• [Exercise description]: Search the listing for the word "blue" and return each line that contains it.

=-=-=-=-=

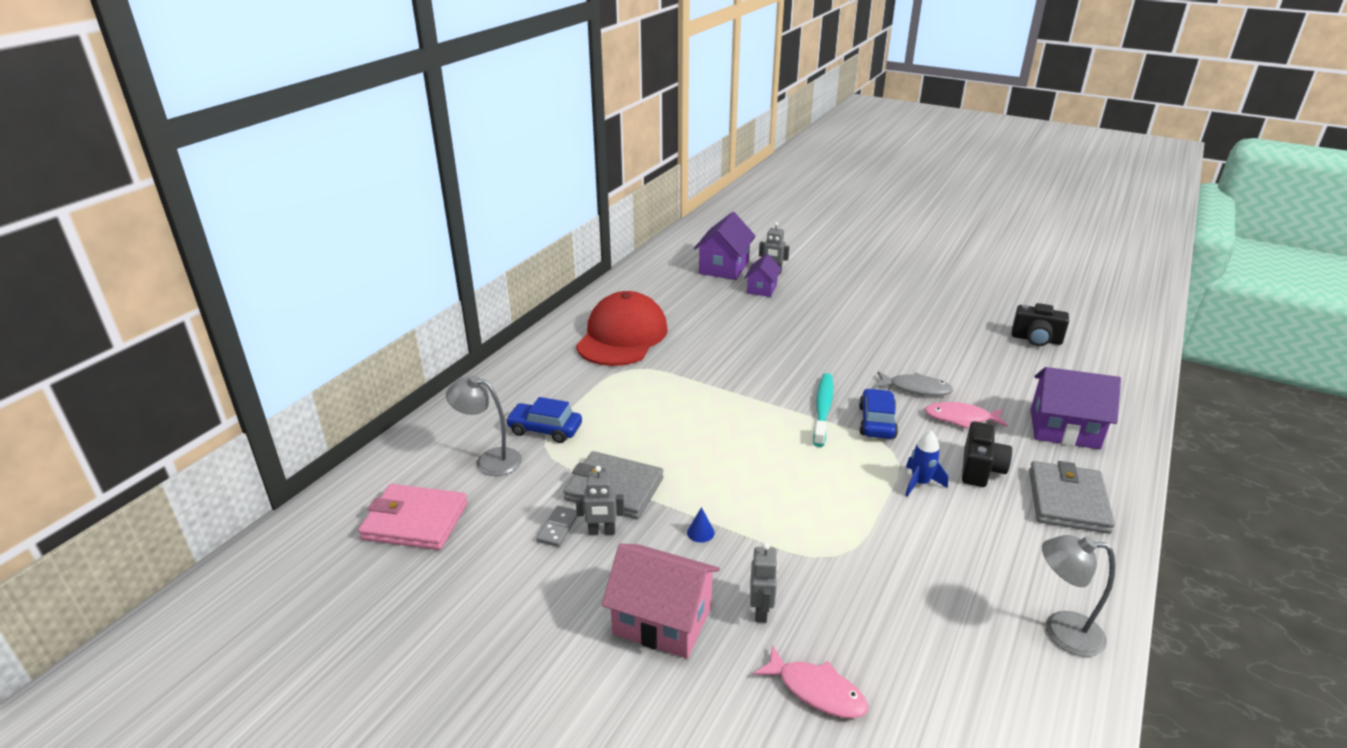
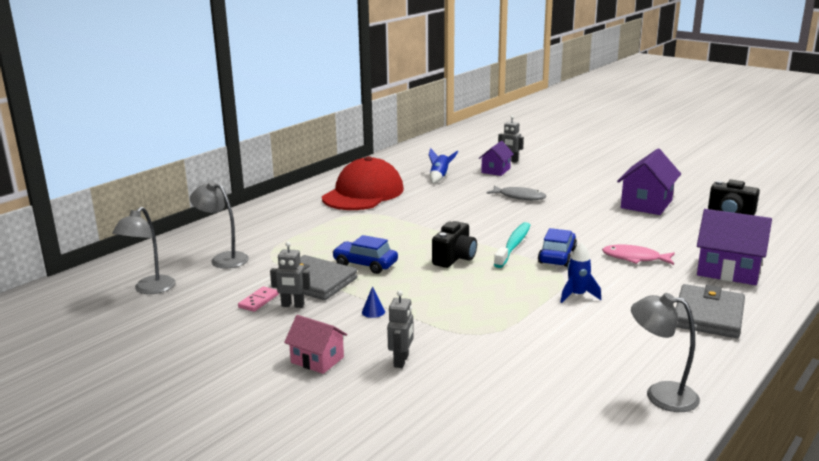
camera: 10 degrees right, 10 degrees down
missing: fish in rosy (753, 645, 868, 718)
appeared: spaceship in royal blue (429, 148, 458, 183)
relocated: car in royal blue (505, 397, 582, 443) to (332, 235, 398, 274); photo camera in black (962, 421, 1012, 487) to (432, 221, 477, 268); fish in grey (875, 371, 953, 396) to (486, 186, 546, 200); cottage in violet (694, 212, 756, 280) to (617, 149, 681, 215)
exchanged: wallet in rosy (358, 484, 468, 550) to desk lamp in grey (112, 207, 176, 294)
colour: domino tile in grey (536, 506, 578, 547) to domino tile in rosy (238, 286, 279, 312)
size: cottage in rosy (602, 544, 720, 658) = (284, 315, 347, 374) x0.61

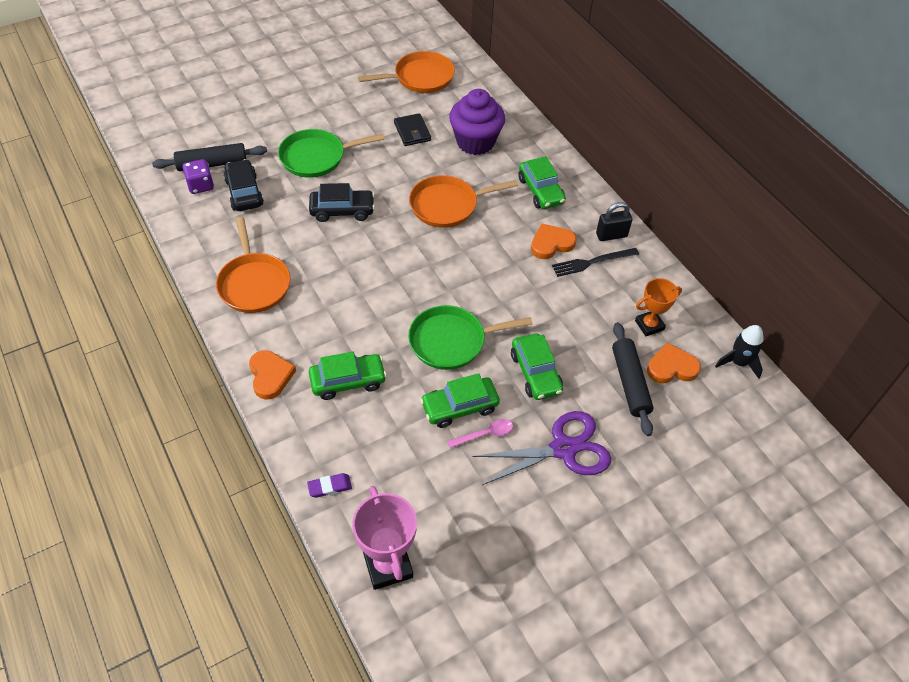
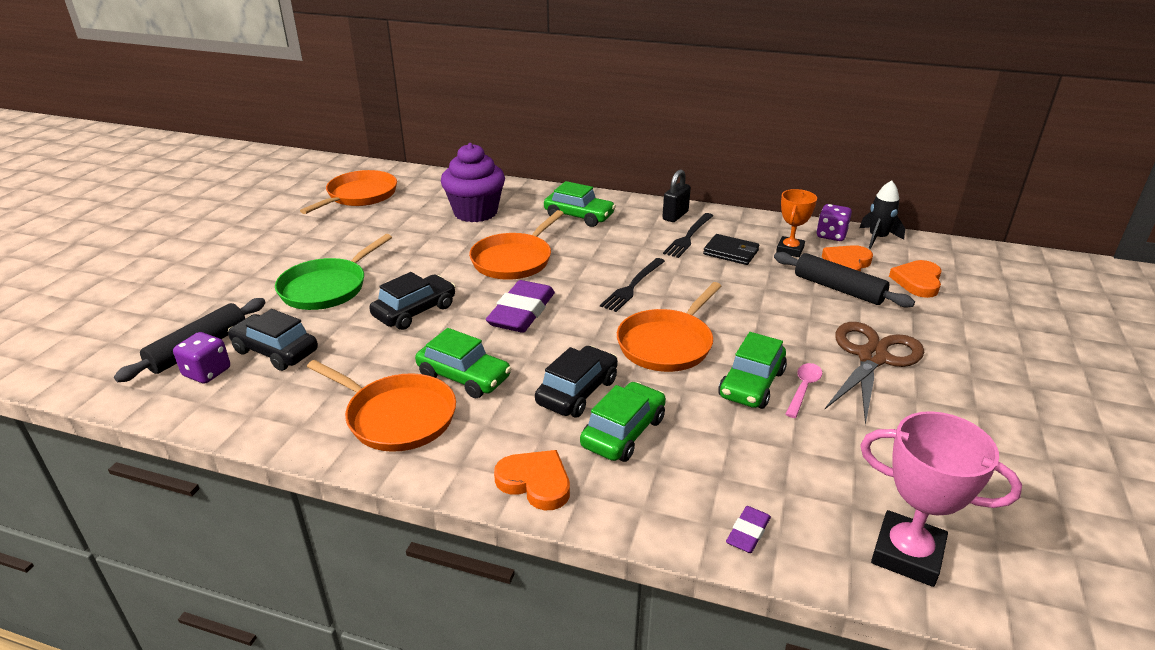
camera: 40 degrees left, 20 degrees down
appeared: eraser in violet (486, 280, 555, 333); car in black (535, 346, 618, 417); fork in black (600, 258, 665, 312); die in violet (816, 204, 852, 241)
relocated: car in leaf-green (511, 334, 563, 400) to (415, 328, 511, 398); wallet in black (394, 113, 431, 146) to (703, 234, 759, 265); heart in bright orange (531, 223, 577, 259) to (889, 260, 942, 298)
colour: frying pan in leaf-green (408, 305, 532, 370) to frying pan in bright orange (617, 282, 721, 372); shears in violet (473, 411, 611, 485) to shears in brown (825, 322, 924, 425)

=-=-=-=-=

• [Your response]:
appeared: spaceship in royal blue (429, 148, 458, 183)
relocated: car in royal blue (505, 397, 582, 443) to (332, 235, 398, 274); photo camera in black (962, 421, 1012, 487) to (432, 221, 477, 268); fish in grey (875, 371, 953, 396) to (486, 186, 546, 200); cottage in violet (694, 212, 756, 280) to (617, 149, 681, 215)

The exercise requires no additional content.